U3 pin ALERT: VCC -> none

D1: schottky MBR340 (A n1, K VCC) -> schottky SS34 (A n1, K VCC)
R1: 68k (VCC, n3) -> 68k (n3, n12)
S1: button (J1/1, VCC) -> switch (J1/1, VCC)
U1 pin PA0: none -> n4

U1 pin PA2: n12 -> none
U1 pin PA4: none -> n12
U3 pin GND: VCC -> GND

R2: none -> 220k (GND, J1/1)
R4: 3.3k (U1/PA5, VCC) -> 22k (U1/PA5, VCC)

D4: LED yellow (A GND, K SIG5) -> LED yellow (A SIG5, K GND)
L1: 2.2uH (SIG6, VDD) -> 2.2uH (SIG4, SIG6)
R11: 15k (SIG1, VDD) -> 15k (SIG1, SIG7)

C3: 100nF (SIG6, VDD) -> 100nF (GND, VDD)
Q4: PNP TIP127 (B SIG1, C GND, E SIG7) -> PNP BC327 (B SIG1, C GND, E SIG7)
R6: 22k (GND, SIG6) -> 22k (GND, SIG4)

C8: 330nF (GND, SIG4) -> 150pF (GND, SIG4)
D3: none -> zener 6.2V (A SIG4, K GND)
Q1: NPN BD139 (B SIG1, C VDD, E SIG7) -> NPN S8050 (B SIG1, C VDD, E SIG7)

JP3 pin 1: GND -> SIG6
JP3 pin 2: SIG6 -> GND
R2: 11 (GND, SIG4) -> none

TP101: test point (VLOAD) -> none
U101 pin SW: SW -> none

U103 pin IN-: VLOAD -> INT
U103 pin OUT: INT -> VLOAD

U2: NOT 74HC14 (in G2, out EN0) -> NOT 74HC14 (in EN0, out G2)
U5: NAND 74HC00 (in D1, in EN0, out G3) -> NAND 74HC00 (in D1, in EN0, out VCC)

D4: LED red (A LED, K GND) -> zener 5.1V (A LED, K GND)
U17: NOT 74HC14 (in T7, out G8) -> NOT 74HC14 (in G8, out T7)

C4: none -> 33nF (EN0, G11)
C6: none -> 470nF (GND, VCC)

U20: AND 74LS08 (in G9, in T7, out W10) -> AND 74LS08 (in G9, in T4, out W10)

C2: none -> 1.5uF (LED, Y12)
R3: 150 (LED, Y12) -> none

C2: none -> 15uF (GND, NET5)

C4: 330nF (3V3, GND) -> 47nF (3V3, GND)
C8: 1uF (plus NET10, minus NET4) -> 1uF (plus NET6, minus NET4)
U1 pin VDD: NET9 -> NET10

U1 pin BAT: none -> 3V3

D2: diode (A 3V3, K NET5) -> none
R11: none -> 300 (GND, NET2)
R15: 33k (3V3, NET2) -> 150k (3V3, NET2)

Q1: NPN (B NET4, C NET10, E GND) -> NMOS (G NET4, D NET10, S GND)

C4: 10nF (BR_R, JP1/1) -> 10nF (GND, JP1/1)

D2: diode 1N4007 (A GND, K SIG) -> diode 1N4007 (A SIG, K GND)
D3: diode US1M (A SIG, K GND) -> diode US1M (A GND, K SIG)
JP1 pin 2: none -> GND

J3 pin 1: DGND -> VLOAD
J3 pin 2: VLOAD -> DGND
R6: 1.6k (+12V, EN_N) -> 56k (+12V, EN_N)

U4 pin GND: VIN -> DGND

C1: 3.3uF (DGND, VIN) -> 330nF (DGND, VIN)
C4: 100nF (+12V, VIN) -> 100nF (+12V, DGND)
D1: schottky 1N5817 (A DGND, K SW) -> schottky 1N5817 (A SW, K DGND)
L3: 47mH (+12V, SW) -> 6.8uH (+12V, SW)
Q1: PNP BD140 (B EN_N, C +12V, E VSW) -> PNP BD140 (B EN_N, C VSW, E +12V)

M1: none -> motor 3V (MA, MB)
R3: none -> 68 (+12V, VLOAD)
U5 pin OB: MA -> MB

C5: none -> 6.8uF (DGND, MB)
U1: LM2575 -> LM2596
****
PROBLEM STATEMENT:
All that is wanted is a faithful reproduction of the line above with "D1: schottky MBR340", the line with "Q1: NPN (B NET4, C", and every line in between.

RESPONSE AREA:
D1: schottky MBR340 (A n1, K VCC) -> schottky SS34 (A n1, K VCC)
R1: 68k (VCC, n3) -> 68k (n3, n12)
S1: button (J1/1, VCC) -> switch (J1/1, VCC)
U1 pin PA0: none -> n4

U1 pin PA2: n12 -> none
U1 pin PA4: none -> n12
U3 pin GND: VCC -> GND

R2: none -> 220k (GND, J1/1)
R4: 3.3k (U1/PA5, VCC) -> 22k (U1/PA5, VCC)

D4: LED yellow (A GND, K SIG5) -> LED yellow (A SIG5, K GND)
L1: 2.2uH (SIG6, VDD) -> 2.2uH (SIG4, SIG6)
R11: 15k (SIG1, VDD) -> 15k (SIG1, SIG7)

C3: 100nF (SIG6, VDD) -> 100nF (GND, VDD)
Q4: PNP TIP127 (B SIG1, C GND, E SIG7) -> PNP BC327 (B SIG1, C GND, E SIG7)
R6: 22k (GND, SIG6) -> 22k (GND, SIG4)

C8: 330nF (GND, SIG4) -> 150pF (GND, SIG4)
D3: none -> zener 6.2V (A SIG4, K GND)
Q1: NPN BD139 (B SIG1, C VDD, E SIG7) -> NPN S8050 (B SIG1, C VDD, E SIG7)

JP3 pin 1: GND -> SIG6
JP3 pin 2: SIG6 -> GND
R2: 11 (GND, SIG4) -> none

TP101: test point (VLOAD) -> none
U101 pin SW: SW -> none

U103 pin IN-: VLOAD -> INT
U103 pin OUT: INT -> VLOAD

U2: NOT 74HC14 (in G2, out EN0) -> NOT 74HC14 (in EN0, out G2)
U5: NAND 74HC00 (in D1, in EN0, out G3) -> NAND 74HC00 (in D1, in EN0, out VCC)

D4: LED red (A LED, K GND) -> zener 5.1V (A LED, K GND)
U17: NOT 74HC14 (in T7, out G8) -> NOT 74HC14 (in G8, out T7)

C4: none -> 33nF (EN0, G11)
C6: none -> 470nF (GND, VCC)

U20: AND 74LS08 (in G9, in T7, out W10) -> AND 74LS08 (in G9, in T4, out W10)

C2: none -> 1.5uF (LED, Y12)
R3: 150 (LED, Y12) -> none

C2: none -> 15uF (GND, NET5)

C4: 330nF (3V3, GND) -> 47nF (3V3, GND)
C8: 1uF (plus NET10, minus NET4) -> 1uF (plus NET6, minus NET4)
U1 pin VDD: NET9 -> NET10

U1 pin BAT: none -> 3V3

D2: diode (A 3V3, K NET5) -> none
R11: none -> 300 (GND, NET2)
R15: 33k (3V3, NET2) -> 150k (3V3, NET2)

Q1: NPN (B NET4, C NET10, E GND) -> NMOS (G NET4, D NET10, S GND)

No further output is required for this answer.